=== DATA FOR ANALYSIS ===
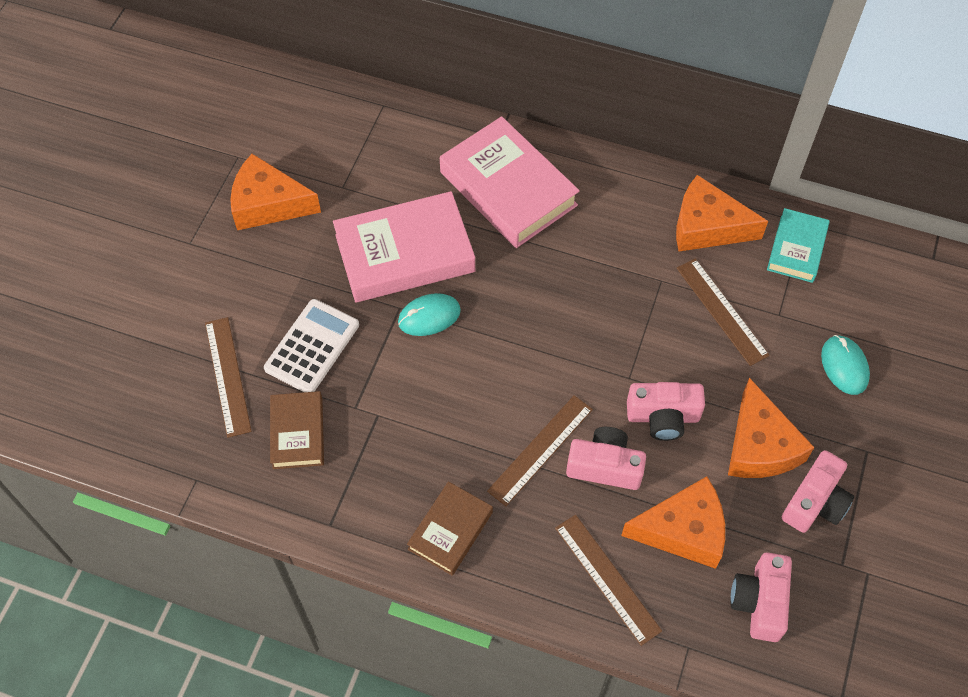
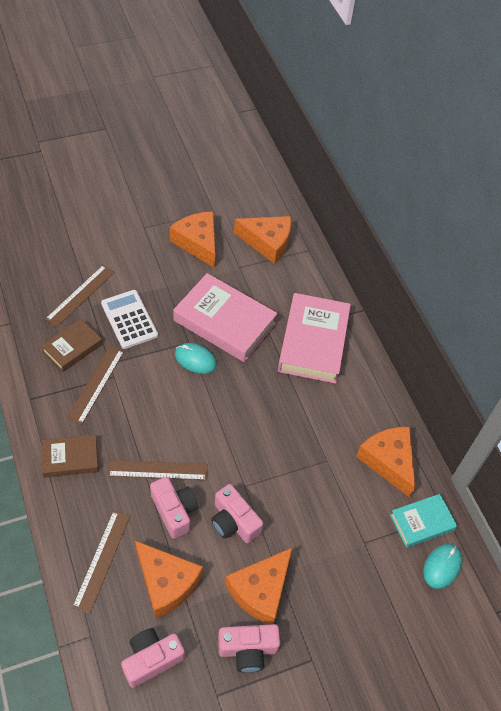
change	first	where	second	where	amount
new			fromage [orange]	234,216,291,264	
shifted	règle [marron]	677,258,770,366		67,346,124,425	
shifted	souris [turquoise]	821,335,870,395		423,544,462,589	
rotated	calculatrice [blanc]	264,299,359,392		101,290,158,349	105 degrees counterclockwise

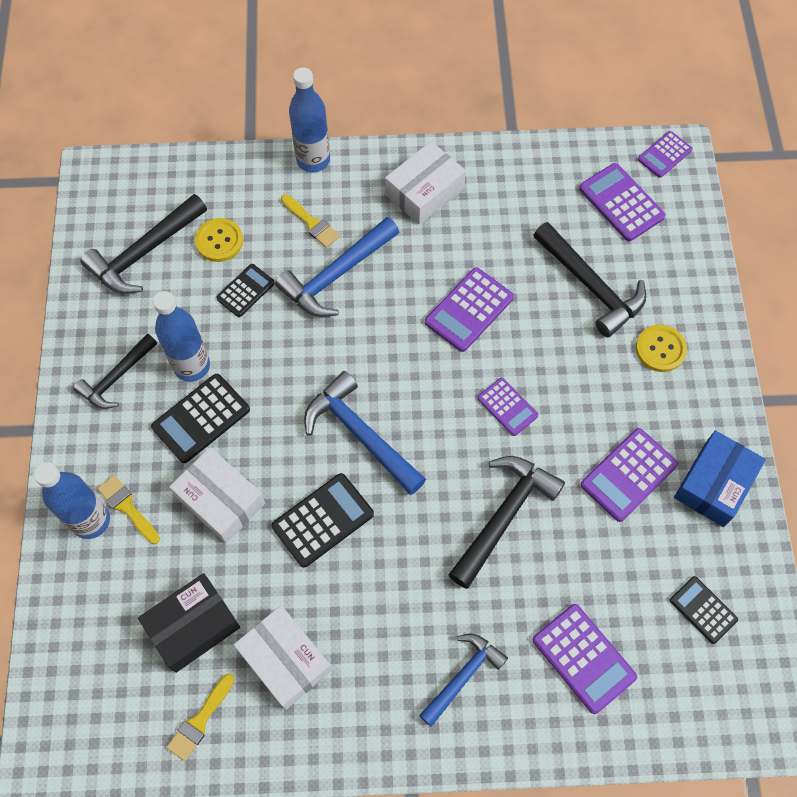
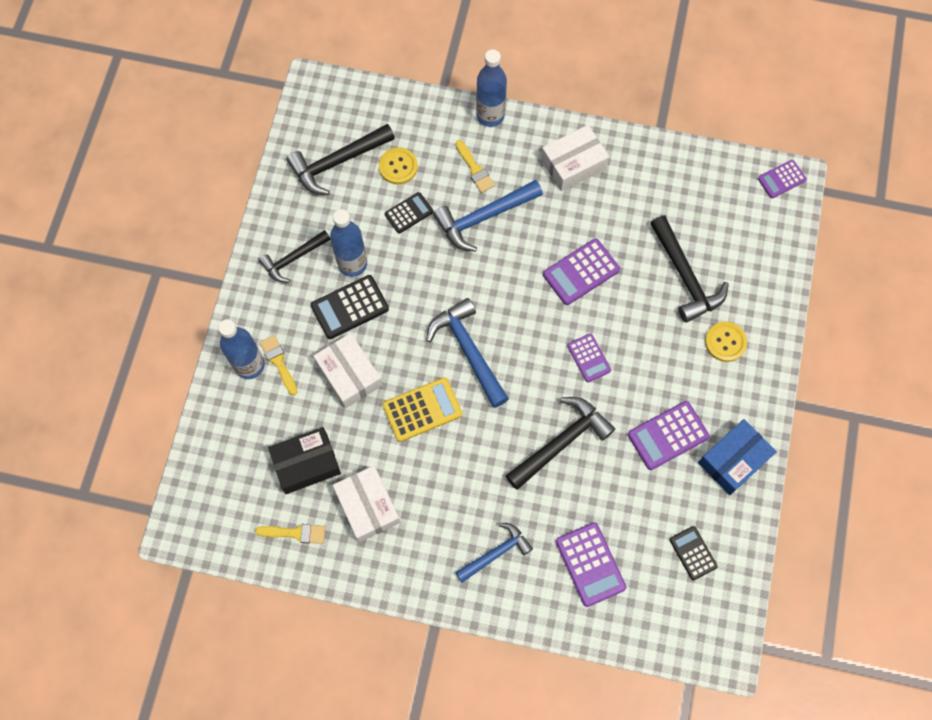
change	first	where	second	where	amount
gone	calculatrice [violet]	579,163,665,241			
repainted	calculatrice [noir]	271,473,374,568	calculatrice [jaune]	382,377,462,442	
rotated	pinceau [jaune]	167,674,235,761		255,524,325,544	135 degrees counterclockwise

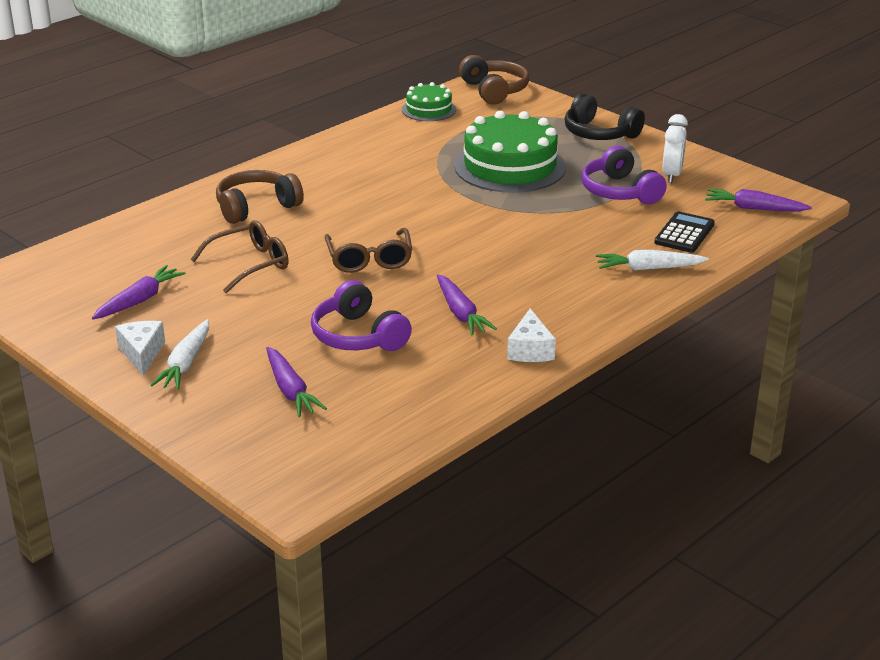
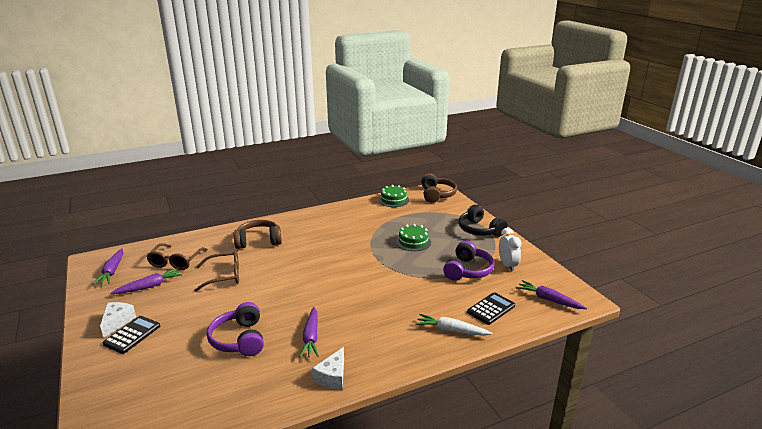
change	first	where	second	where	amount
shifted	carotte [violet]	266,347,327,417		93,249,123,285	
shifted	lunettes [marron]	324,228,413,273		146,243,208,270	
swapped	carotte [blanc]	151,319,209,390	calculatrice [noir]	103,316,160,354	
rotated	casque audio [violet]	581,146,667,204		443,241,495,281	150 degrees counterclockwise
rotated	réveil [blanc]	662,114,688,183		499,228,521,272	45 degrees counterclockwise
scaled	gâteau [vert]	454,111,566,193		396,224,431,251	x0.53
===
REQUIREMENT -> Before printing anything, remove the pictures; then print all the records exactly.

RESPONSE ->
change	first	where	second	where	amount
new			fromage [orange]	234,216,291,264	
shifted	règle [marron]	677,258,770,366		67,346,124,425	
shifted	souris [turquoise]	821,335,870,395		423,544,462,589	
rotated	calculatrice [blanc]	264,299,359,392		101,290,158,349	105 degrees counterclockwise

change	first	where	second	where	amount
gone	calculatrice [violet]	579,163,665,241			
repainted	calculatrice [noir]	271,473,374,568	calculatrice [jaune]	382,377,462,442	
rotated	pinceau [jaune]	167,674,235,761		255,524,325,544	135 degrees counterclockwise

change	first	where	second	where	amount
shifted	carotte [violet]	266,347,327,417		93,249,123,285	
shifted	lunettes [marron]	324,228,413,273		146,243,208,270	
swapped	carotte [blanc]	151,319,209,390	calculatrice [noir]	103,316,160,354	
rotated	casque audio [violet]	581,146,667,204		443,241,495,281	150 degrees counterclockwise
rotated	réveil [blanc]	662,114,688,183		499,228,521,272	45 degrees counterclockwise
scaled	gâteau [vert]	454,111,566,193		396,224,431,251	x0.53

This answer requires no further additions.